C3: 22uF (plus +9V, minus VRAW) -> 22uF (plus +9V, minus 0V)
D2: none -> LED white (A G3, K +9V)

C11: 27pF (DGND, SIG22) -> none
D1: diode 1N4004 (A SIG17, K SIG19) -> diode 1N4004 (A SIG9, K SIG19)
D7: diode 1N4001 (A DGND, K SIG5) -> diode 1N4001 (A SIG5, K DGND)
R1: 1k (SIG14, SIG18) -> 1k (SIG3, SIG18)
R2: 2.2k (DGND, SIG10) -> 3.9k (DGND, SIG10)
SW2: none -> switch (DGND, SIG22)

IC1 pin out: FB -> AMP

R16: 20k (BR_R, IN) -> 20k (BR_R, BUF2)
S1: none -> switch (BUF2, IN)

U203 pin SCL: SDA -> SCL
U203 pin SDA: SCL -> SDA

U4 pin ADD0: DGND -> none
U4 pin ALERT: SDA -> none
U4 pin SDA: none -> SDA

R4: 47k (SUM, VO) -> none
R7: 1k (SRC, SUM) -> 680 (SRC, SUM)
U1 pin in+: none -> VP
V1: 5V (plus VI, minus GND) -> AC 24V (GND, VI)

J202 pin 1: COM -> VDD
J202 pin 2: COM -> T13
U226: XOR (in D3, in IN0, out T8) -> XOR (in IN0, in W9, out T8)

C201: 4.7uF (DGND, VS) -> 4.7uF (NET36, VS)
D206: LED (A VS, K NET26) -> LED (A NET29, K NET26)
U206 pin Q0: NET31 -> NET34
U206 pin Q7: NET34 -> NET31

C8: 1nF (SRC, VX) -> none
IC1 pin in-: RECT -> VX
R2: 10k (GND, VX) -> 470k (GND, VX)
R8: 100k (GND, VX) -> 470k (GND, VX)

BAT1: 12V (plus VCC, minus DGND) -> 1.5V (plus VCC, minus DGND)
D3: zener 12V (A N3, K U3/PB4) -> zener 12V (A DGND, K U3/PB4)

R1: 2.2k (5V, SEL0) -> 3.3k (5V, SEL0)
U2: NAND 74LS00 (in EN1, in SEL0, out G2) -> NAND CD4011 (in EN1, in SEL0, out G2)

[WHAT IS BEING ASKED]
Report each line above that includes the string "minus".

[WRITTEN RESPONSE]
C3: 22uF (plus +9V, minus VRAW) -> 22uF (plus +9V, minus 0V)
V1: 5V (plus VI, minus GND) -> AC 24V (GND, VI)
BAT1: 12V (plus VCC, minus DGND) -> 1.5V (plus VCC, minus DGND)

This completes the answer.